--- Available records Enclosed Below ---
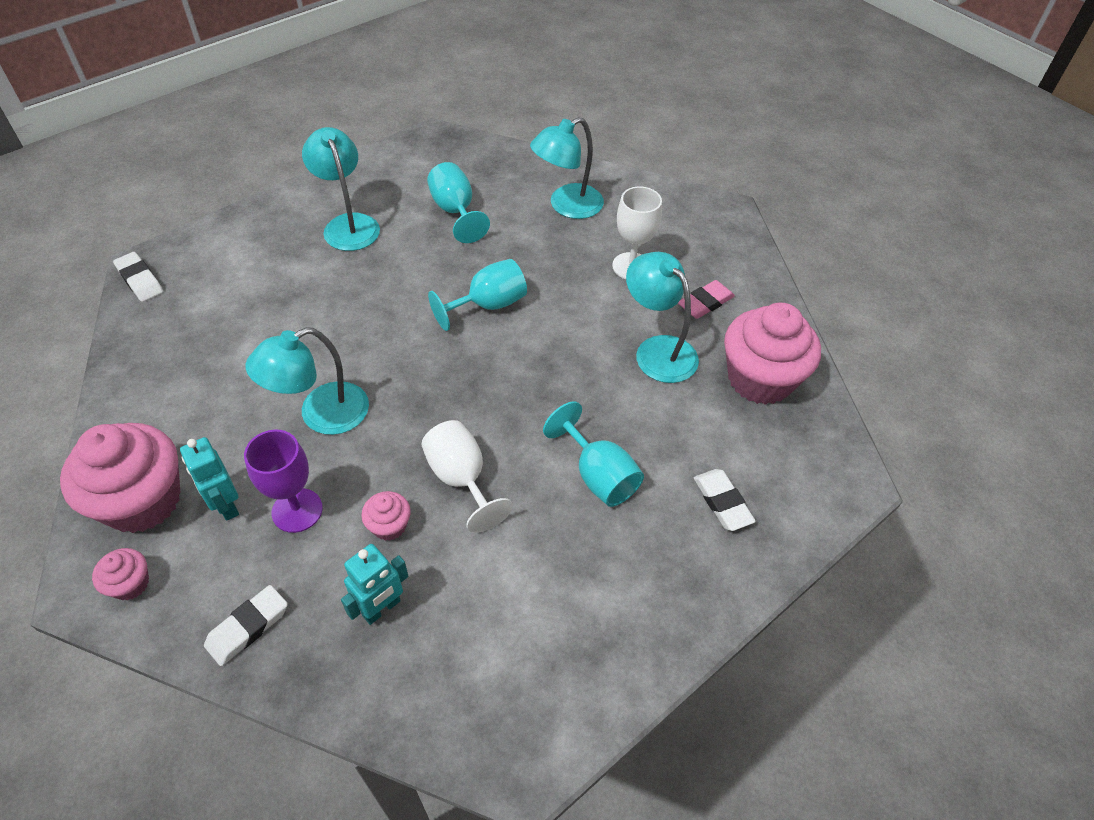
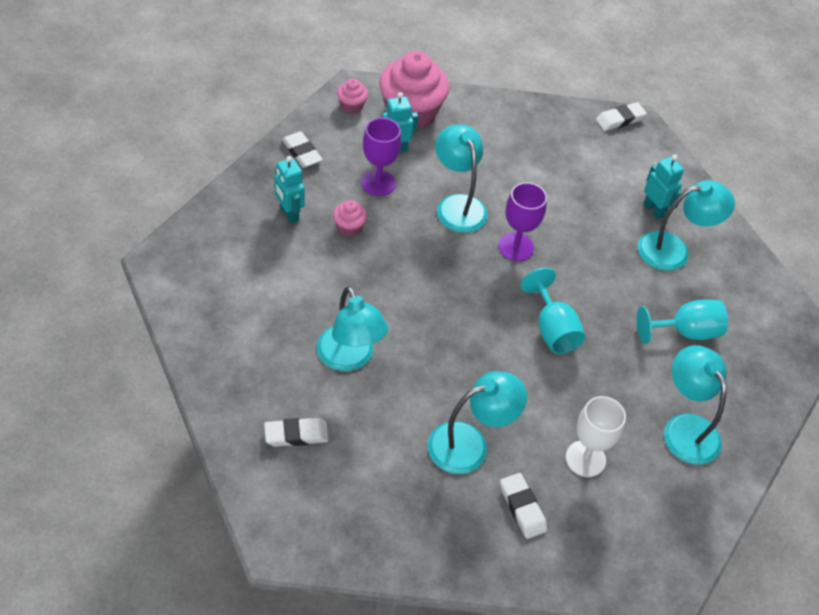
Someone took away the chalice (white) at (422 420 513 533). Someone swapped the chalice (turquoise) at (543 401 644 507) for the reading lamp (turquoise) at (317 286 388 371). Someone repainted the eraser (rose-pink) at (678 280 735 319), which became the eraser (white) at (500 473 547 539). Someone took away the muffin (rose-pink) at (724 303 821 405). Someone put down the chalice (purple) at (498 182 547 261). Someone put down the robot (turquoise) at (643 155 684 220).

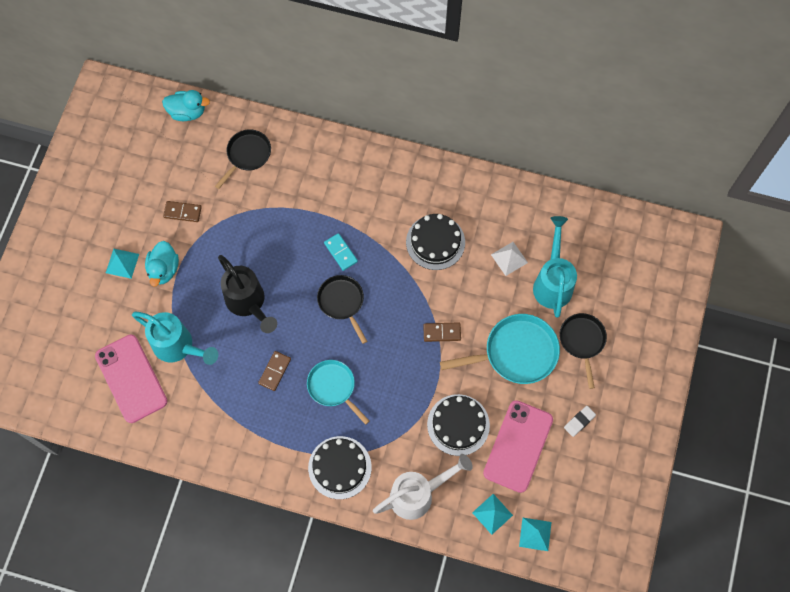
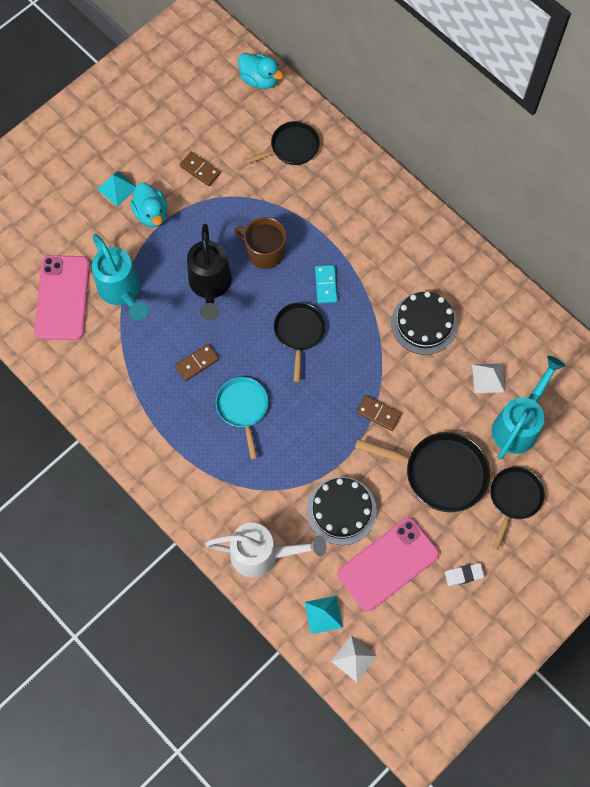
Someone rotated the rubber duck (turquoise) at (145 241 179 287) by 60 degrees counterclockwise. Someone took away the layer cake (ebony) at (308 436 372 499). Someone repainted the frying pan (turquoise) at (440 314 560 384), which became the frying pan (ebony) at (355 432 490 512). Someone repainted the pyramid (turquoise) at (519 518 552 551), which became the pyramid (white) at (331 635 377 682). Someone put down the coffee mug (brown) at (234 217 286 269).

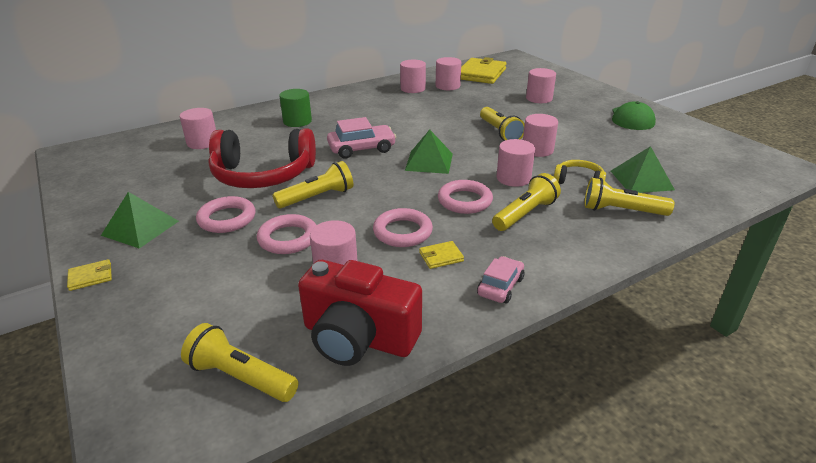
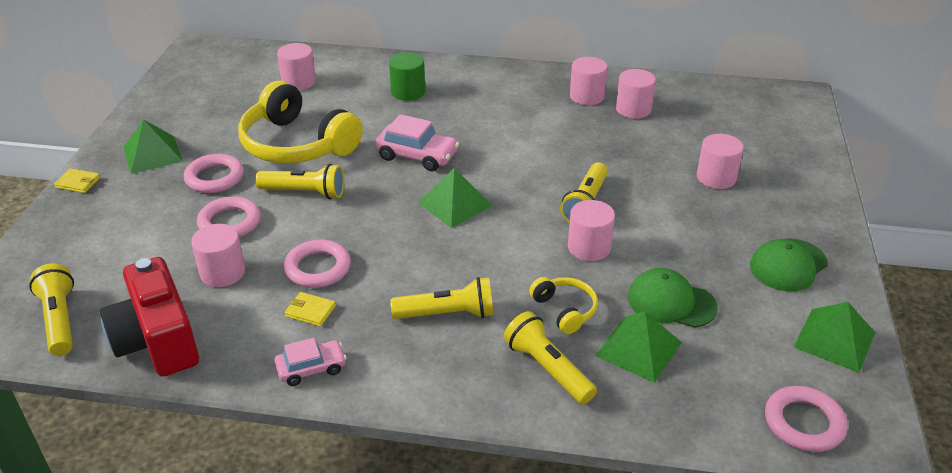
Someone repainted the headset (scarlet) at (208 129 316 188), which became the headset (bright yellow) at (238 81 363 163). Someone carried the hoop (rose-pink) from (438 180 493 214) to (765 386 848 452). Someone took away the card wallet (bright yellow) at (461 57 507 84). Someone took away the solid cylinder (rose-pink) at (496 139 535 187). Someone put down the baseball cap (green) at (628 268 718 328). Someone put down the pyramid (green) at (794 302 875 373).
--- End of Enclosed Available records ---
--- Available records Enclosed Below ---
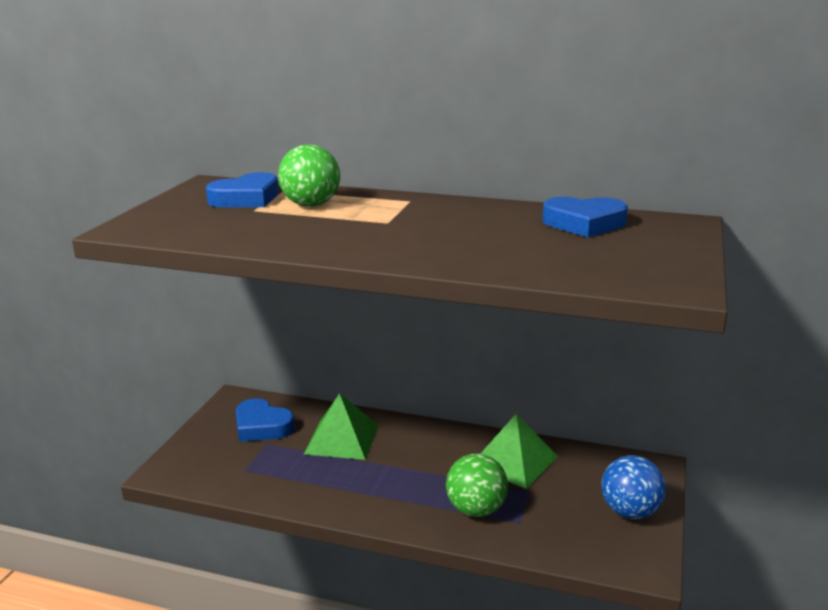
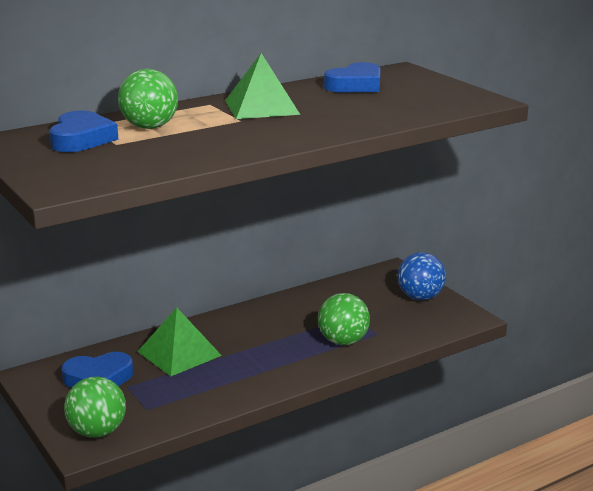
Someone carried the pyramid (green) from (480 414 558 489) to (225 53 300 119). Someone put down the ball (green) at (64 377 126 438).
--- End of Enclosed Available records ---
§ Assignment
For this exercise, transcribe exactly the part of the records above that opens with the line containing "Someone took away the chalice" and closes with the one containing "Someone repainted the headset". Pictures are not part of the copy.

§ Response to the task
Someone took away the chalice (white) at (422 420 513 533). Someone swapped the chalice (turquoise) at (543 401 644 507) for the reading lamp (turquoise) at (317 286 388 371). Someone repainted the eraser (rose-pink) at (678 280 735 319), which became the eraser (white) at (500 473 547 539). Someone took away the muffin (rose-pink) at (724 303 821 405). Someone put down the chalice (purple) at (498 182 547 261). Someone put down the robot (turquoise) at (643 155 684 220).

Someone rotated the rubber duck (turquoise) at (145 241 179 287) by 60 degrees counterclockwise. Someone took away the layer cake (ebony) at (308 436 372 499). Someone repainted the frying pan (turquoise) at (440 314 560 384), which became the frying pan (ebony) at (355 432 490 512). Someone repainted the pyramid (turquoise) at (519 518 552 551), which became the pyramid (white) at (331 635 377 682). Someone put down the coffee mug (brown) at (234 217 286 269).

Someone repainted the headset (scarlet) at (208 129 316 188), which became the headset (bright yellow) at (238 81 363 163). Someone carried the hoop (rose-pink) from (438 180 493 214) to (765 386 848 452). Someone took away the card wallet (bright yellow) at (461 57 507 84). Someone took away the solid cylinder (rose-pink) at (496 139 535 187). Someone put down the baseball cap (green) at (628 268 718 328). Someone put down the pyramid (green) at (794 302 875 373).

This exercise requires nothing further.